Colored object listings
--------------------------------------------------

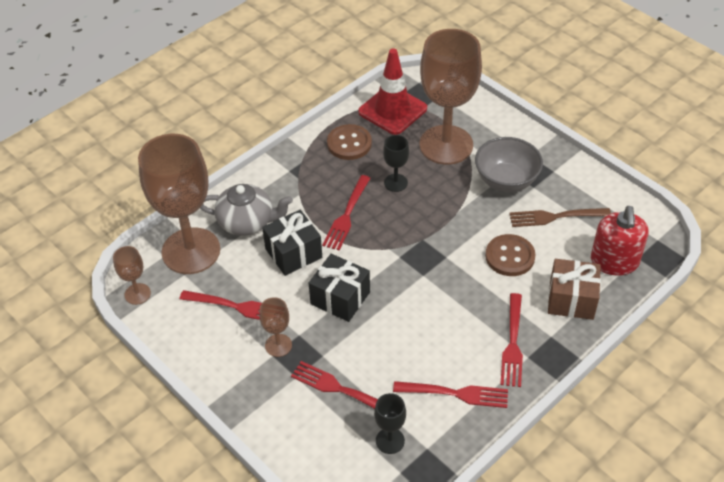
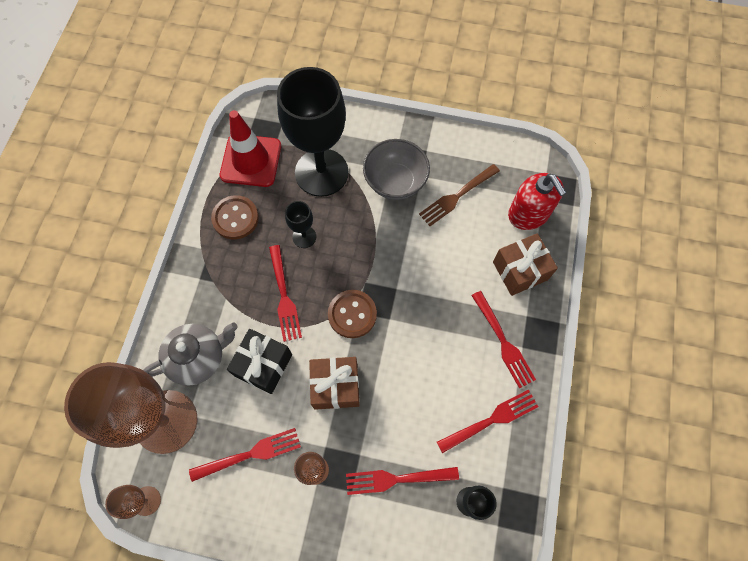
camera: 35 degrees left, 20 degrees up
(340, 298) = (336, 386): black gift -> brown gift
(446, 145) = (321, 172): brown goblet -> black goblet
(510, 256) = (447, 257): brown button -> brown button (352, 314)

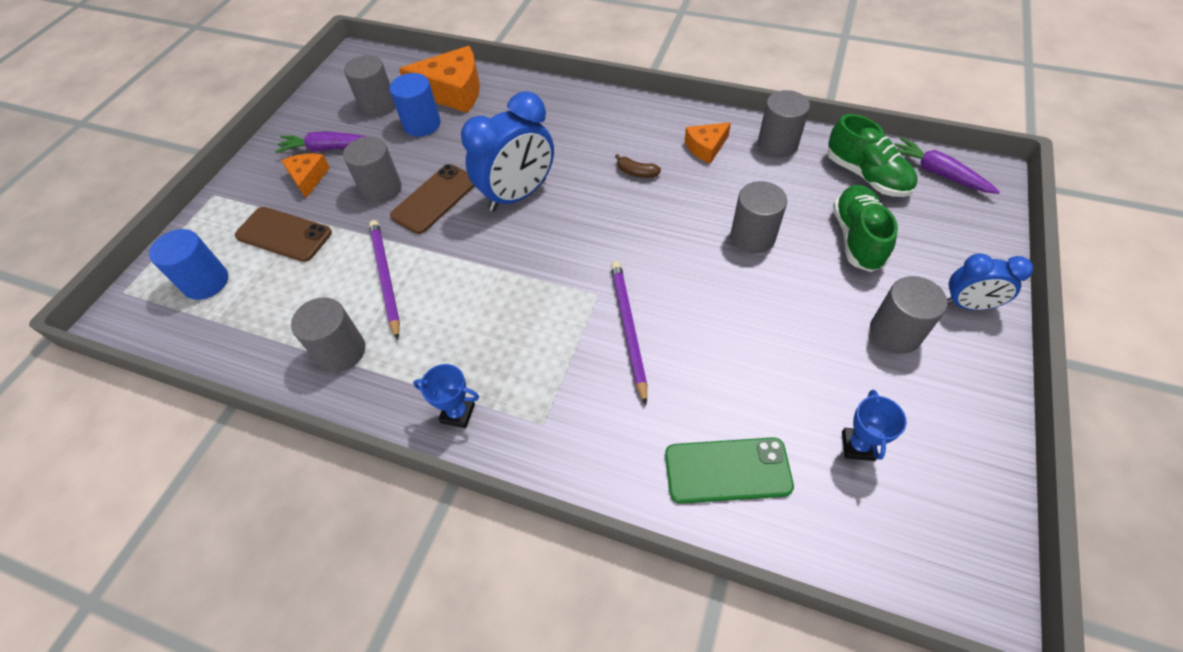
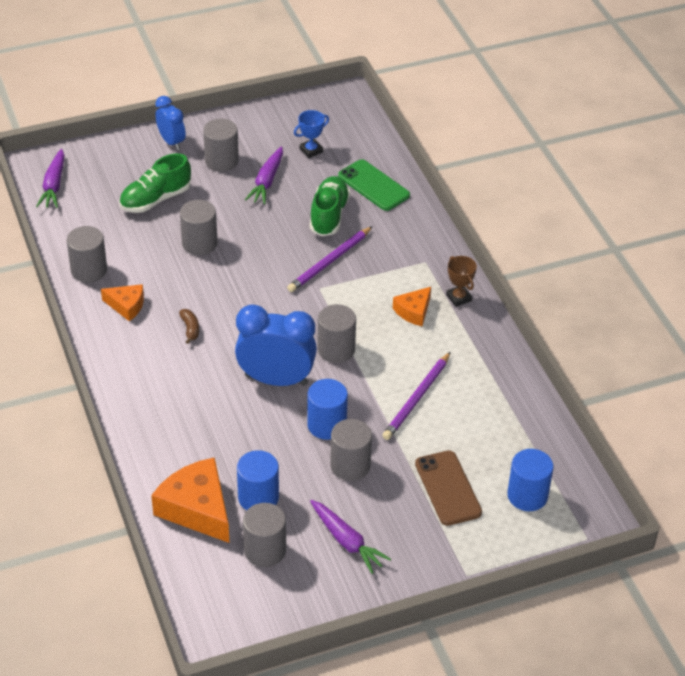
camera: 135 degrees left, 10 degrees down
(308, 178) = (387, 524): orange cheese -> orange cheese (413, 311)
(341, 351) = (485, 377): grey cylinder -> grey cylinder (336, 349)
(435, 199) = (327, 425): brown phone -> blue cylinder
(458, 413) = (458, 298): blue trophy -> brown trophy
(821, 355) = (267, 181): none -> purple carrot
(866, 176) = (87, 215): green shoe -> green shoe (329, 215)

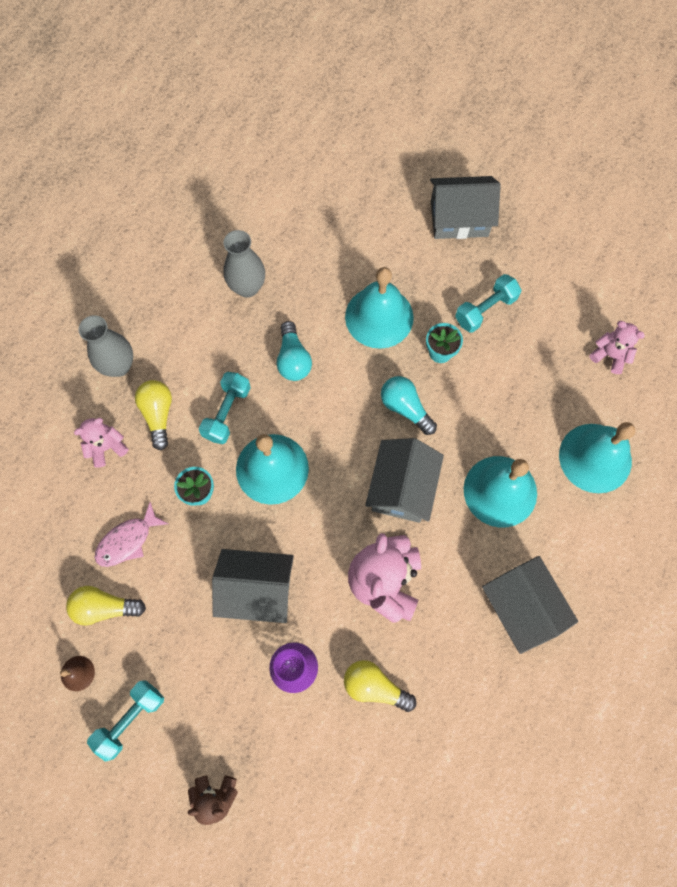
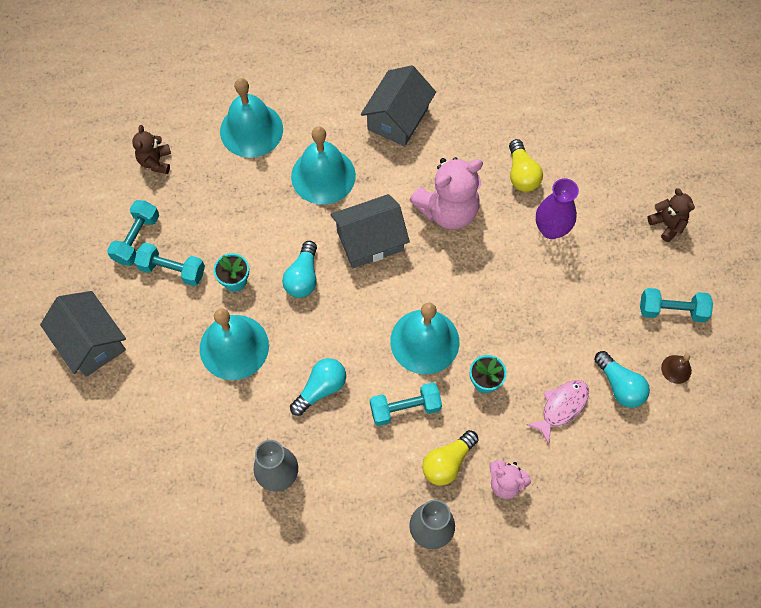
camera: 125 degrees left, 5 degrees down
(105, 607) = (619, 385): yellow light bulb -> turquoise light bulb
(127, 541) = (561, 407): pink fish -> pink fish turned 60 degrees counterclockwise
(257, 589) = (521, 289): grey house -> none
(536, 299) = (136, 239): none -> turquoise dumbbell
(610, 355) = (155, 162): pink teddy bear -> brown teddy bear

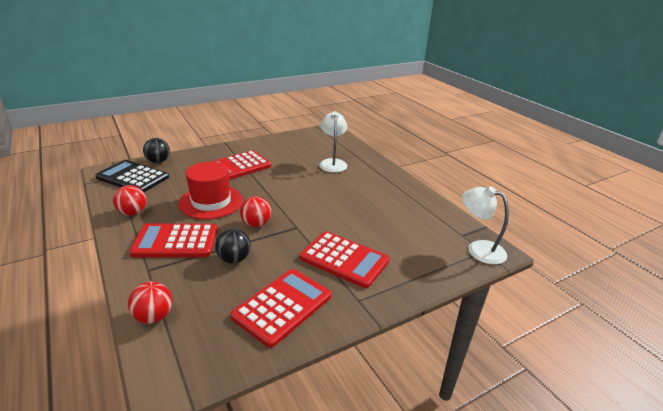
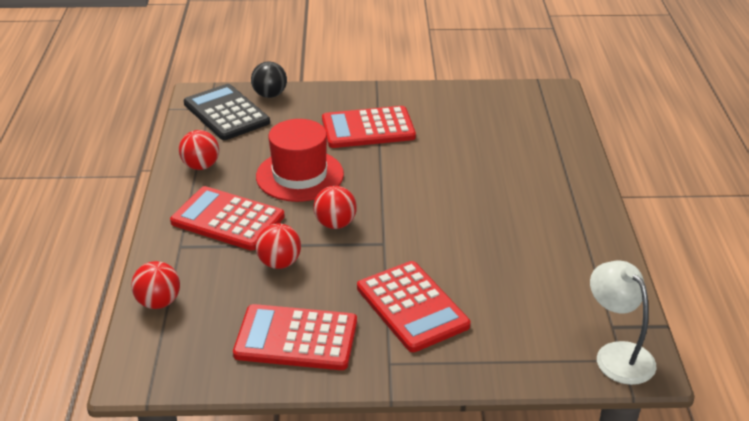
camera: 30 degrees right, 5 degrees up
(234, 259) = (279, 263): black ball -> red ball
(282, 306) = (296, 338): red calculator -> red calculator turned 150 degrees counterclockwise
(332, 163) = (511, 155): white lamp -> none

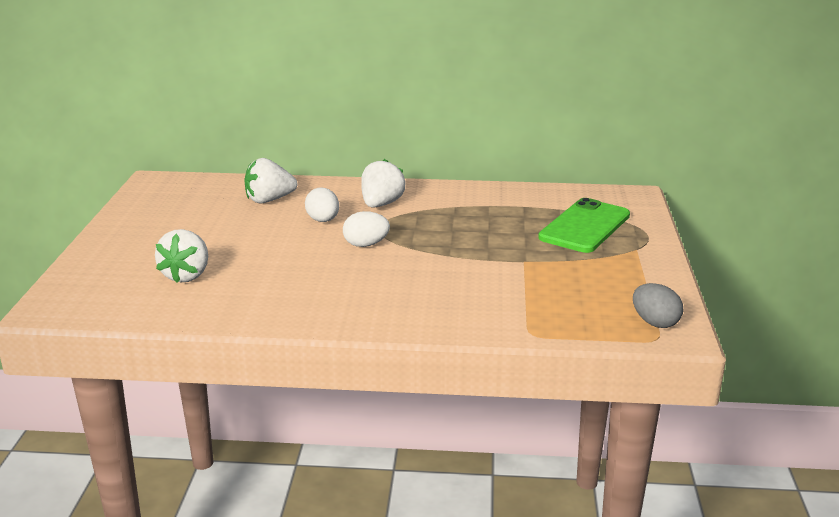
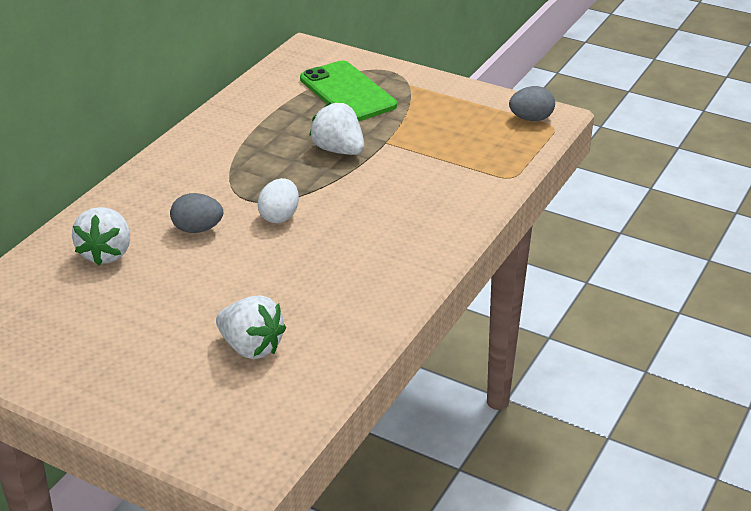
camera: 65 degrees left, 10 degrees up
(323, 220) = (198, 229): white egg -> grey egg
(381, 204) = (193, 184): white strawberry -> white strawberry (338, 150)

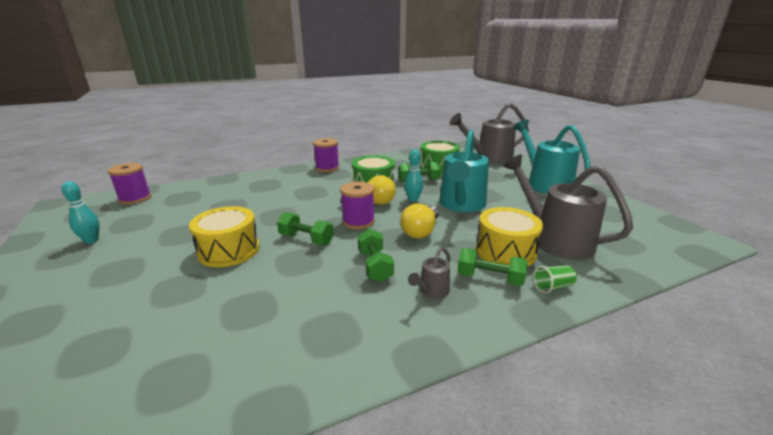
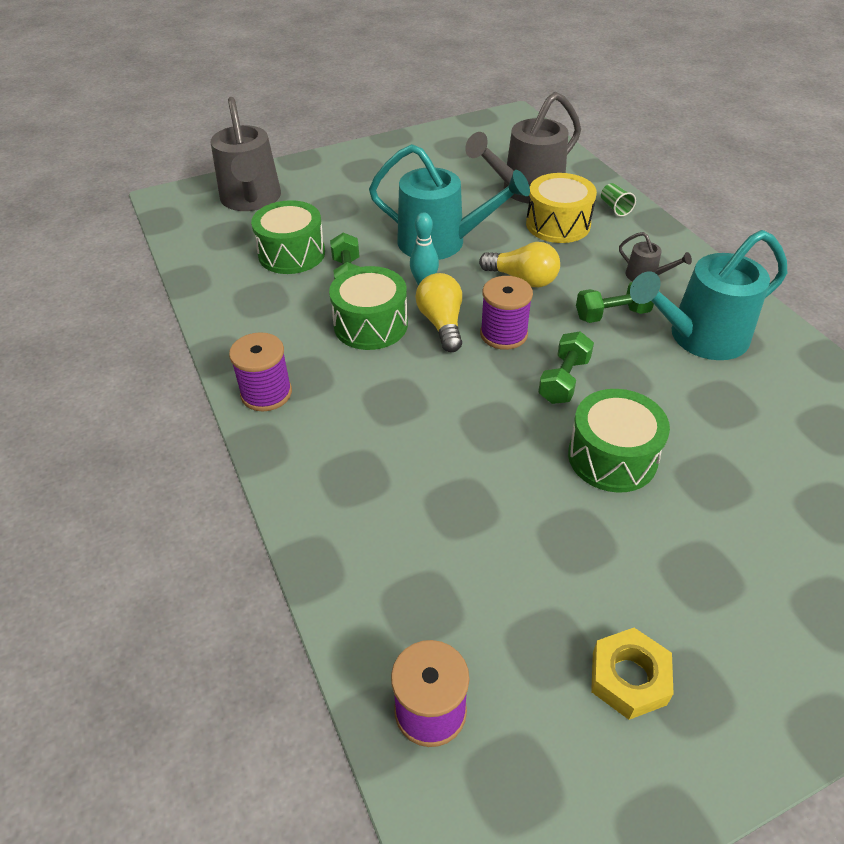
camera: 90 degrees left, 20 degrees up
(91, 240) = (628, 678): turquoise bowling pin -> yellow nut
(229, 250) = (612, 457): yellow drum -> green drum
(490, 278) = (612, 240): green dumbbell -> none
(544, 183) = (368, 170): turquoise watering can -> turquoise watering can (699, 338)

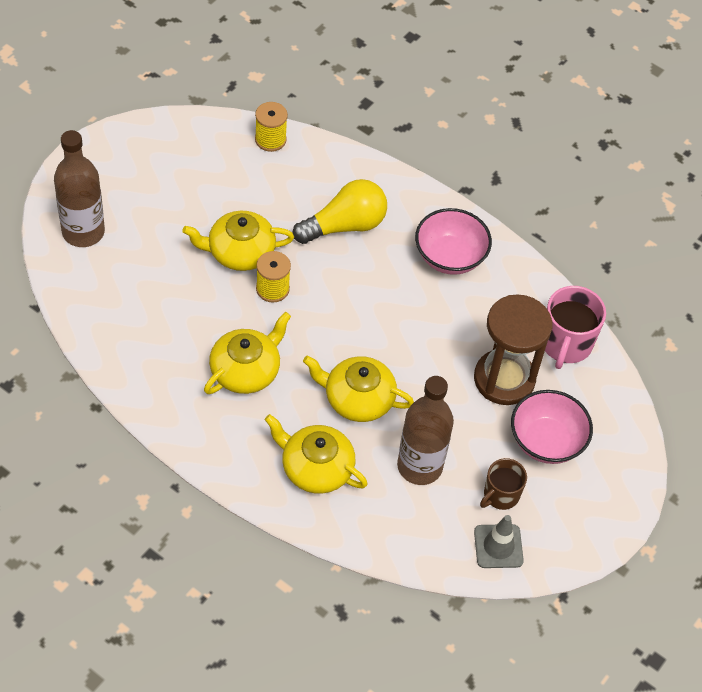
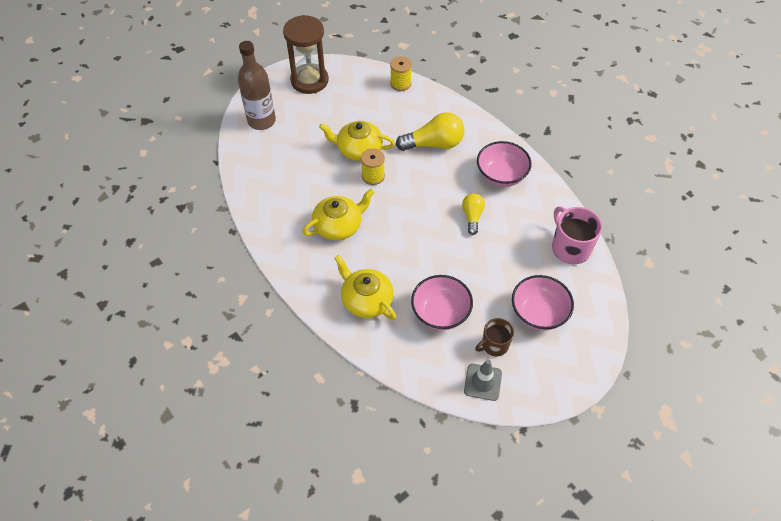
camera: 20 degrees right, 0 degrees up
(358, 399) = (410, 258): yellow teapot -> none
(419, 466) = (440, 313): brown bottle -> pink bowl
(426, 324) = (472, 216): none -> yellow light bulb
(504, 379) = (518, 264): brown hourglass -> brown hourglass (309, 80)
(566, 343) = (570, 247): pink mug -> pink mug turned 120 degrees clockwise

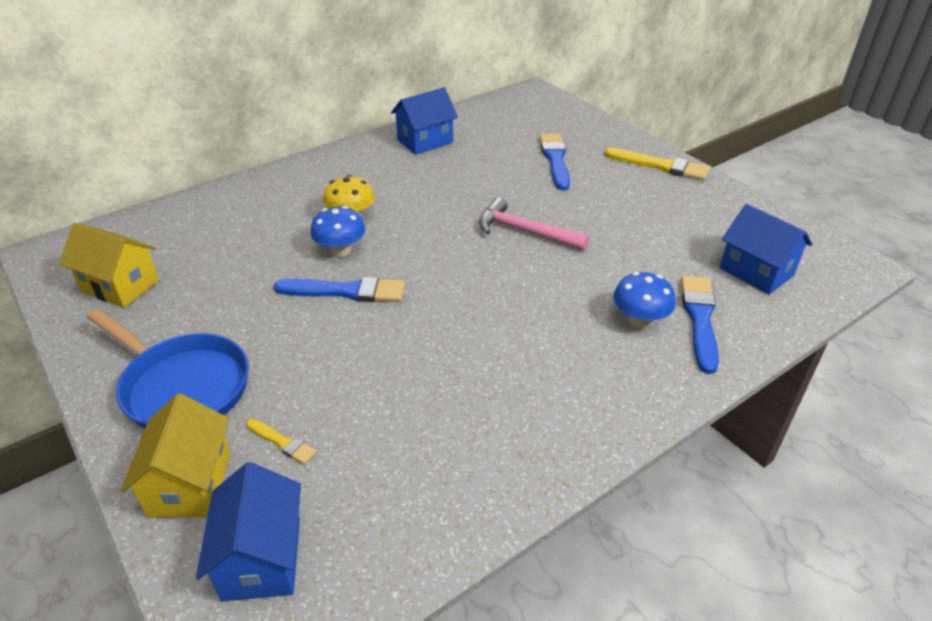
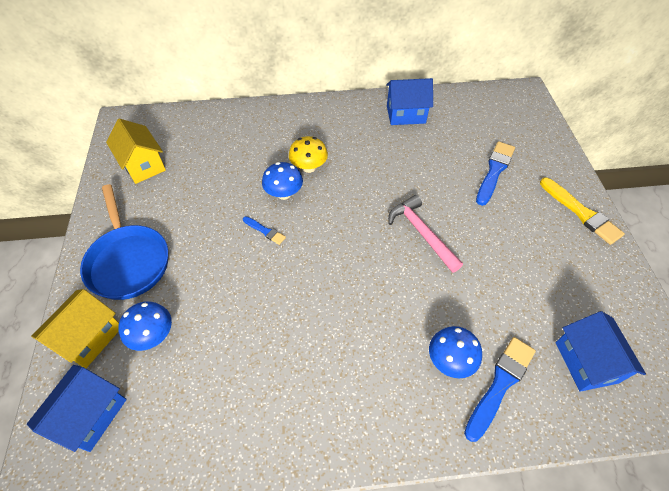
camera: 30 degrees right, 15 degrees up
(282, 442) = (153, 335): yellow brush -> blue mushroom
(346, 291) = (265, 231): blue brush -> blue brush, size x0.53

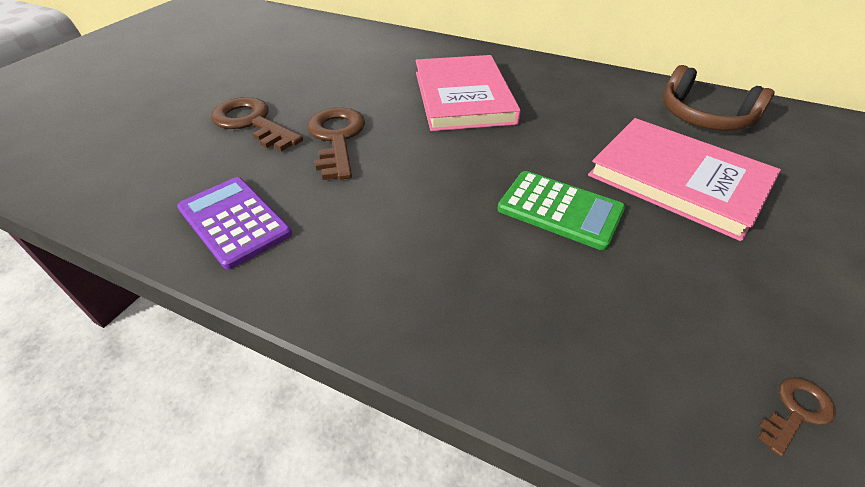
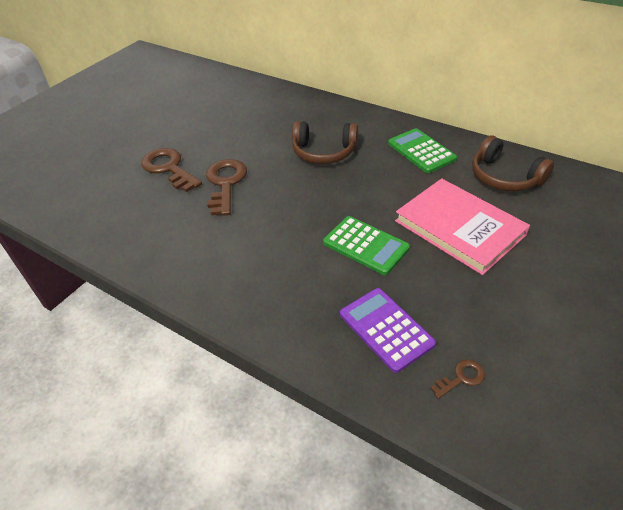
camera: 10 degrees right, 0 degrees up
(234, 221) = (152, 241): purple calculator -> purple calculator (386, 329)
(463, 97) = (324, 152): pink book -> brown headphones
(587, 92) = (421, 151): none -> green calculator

--------------------------------------------------

Print the lines from the line with "(229, 250) = (612, 457): yellow" to the end of the data above. Include both ends, exclude the pictures, and add nothing else.

Result for this exercise
(229, 250) = (612, 457): yellow drum -> green drum
(490, 278) = (612, 240): green dumbbell -> none
(544, 183) = (368, 170): turquoise watering can -> turquoise watering can (699, 338)

camera: 20 degrees right, 0 degrees up
(358, 399) = (410, 258): yellow teapot -> none
(419, 466) = (440, 313): brown bottle -> pink bowl
(426, 324) = (472, 216): none -> yellow light bulb
(504, 379) = (518, 264): brown hourglass -> brown hourglass (309, 80)
(566, 343) = (570, 247): pink mug -> pink mug turned 120 degrees clockwise

camera: 30 degrees right, 15 degrees up
(282, 442) = (153, 335): yellow brush -> blue mushroom
(346, 291) = (265, 231): blue brush -> blue brush, size x0.53

camera: 10 degrees right, 0 degrees up
(234, 221) = (152, 241): purple calculator -> purple calculator (386, 329)
(463, 97) = (324, 152): pink book -> brown headphones
(587, 92) = (421, 151): none -> green calculator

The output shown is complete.